SOURCE INFORMATION section start
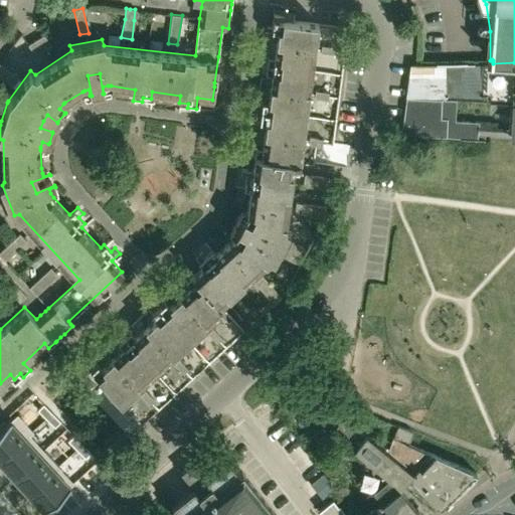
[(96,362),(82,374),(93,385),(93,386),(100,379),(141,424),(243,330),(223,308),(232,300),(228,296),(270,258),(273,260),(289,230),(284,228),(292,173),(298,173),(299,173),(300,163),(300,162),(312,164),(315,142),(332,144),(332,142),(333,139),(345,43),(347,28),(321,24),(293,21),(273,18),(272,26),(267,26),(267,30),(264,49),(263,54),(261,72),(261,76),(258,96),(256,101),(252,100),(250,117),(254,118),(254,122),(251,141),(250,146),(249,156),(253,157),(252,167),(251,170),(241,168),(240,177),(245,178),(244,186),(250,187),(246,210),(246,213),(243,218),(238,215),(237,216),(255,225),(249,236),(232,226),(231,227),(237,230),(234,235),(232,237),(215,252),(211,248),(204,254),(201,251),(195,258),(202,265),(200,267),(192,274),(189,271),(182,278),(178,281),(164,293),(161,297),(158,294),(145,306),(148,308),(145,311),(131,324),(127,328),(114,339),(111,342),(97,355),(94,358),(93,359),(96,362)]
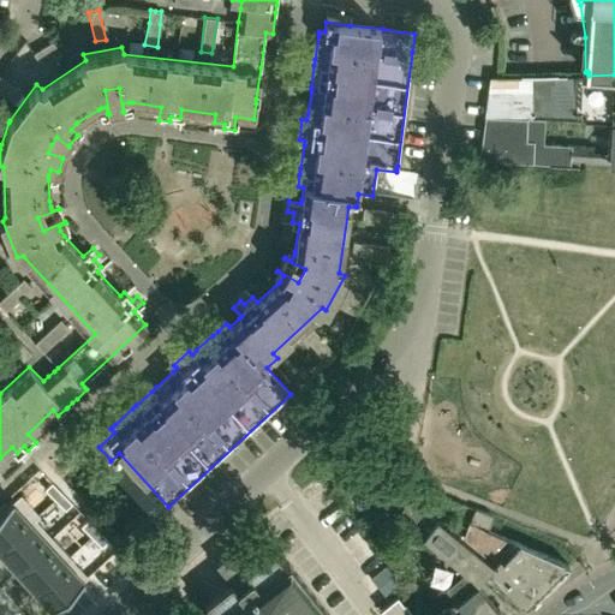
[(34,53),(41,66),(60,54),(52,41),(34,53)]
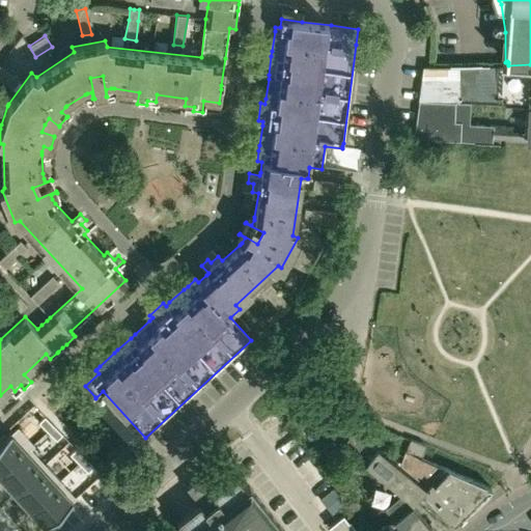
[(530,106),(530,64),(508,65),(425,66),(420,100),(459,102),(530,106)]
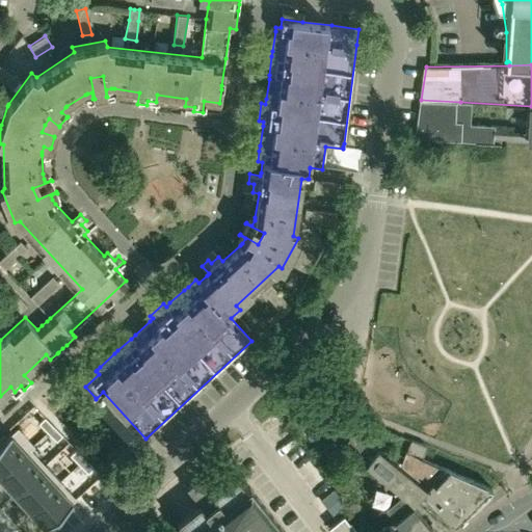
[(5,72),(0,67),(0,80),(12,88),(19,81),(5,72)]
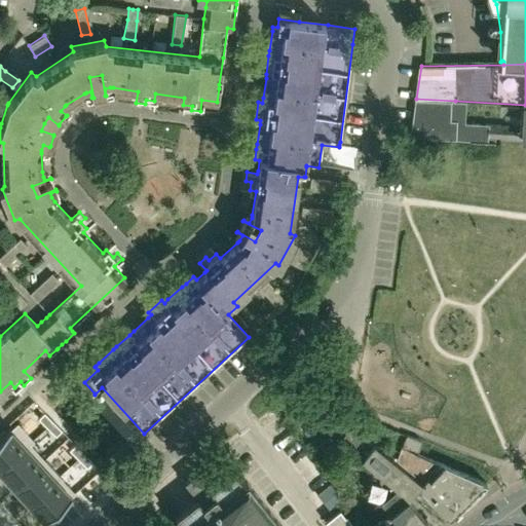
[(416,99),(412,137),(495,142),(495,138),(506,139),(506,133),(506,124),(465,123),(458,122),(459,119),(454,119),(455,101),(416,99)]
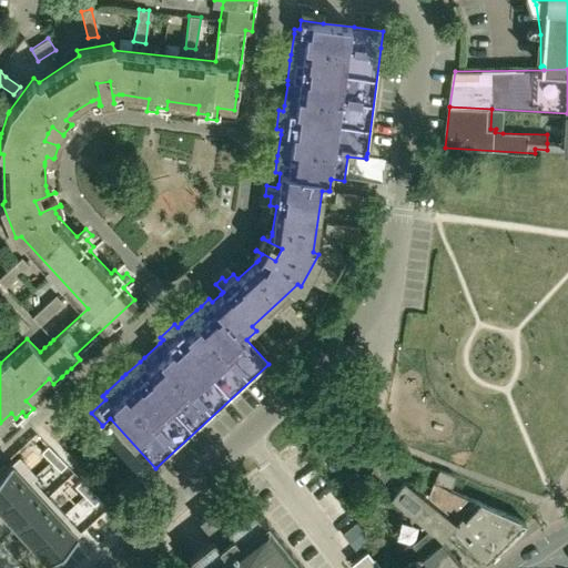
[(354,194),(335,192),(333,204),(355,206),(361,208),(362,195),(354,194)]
SOURCE INFORMATION section end
Would you return the whole listing above exactly as written, skipping any image?

[(96,362),(82,374),(93,385),(93,386),(100,379),(141,424),(243,330),(223,308),(232,300),(228,296),(270,258),(273,260),(289,230),(284,228),(292,173),(298,173),(299,173),(300,163),(300,162),(312,164),(315,142),(332,144),(332,142),(333,139),(345,43),(347,28),(321,24),(293,21),(273,18),(272,26),(267,26),(267,30),(264,49),(263,54),(261,72),(261,76),(258,96),(256,101),(252,100),(250,117),(254,118),(254,122),(251,141),(250,146),(249,156),(253,157),(252,167),(251,170),(241,168),(240,177),(245,178),(244,186),(250,187),(246,210),(246,213),(243,218),(238,215),(237,216),(255,225),(249,236),(232,226),(231,227),(237,230),(234,235),(232,237),(215,252),(211,248),(204,254),(201,251),(195,258),(202,265),(200,267),(192,274),(189,271),(182,278),(178,281),(164,293),(161,297),(158,294),(145,306),(148,308),(145,311),(131,324),(127,328),(114,339),(111,342),(97,355),(94,358),(93,359),(96,362)]
[(34,53),(41,66),(60,54),(52,41),(34,53)]
[(530,106),(530,64),(508,65),(425,66),(420,100),(459,102),(530,106)]
[(5,72),(0,67),(0,80),(12,88),(19,81),(5,72)]
[(416,99),(412,137),(495,142),(495,138),(506,139),(506,133),(506,124),(465,123),(458,122),(459,119),(454,119),(455,101),(416,99)]
[(354,194),(335,192),(333,204),(355,206),(361,208),(362,195),(354,194)]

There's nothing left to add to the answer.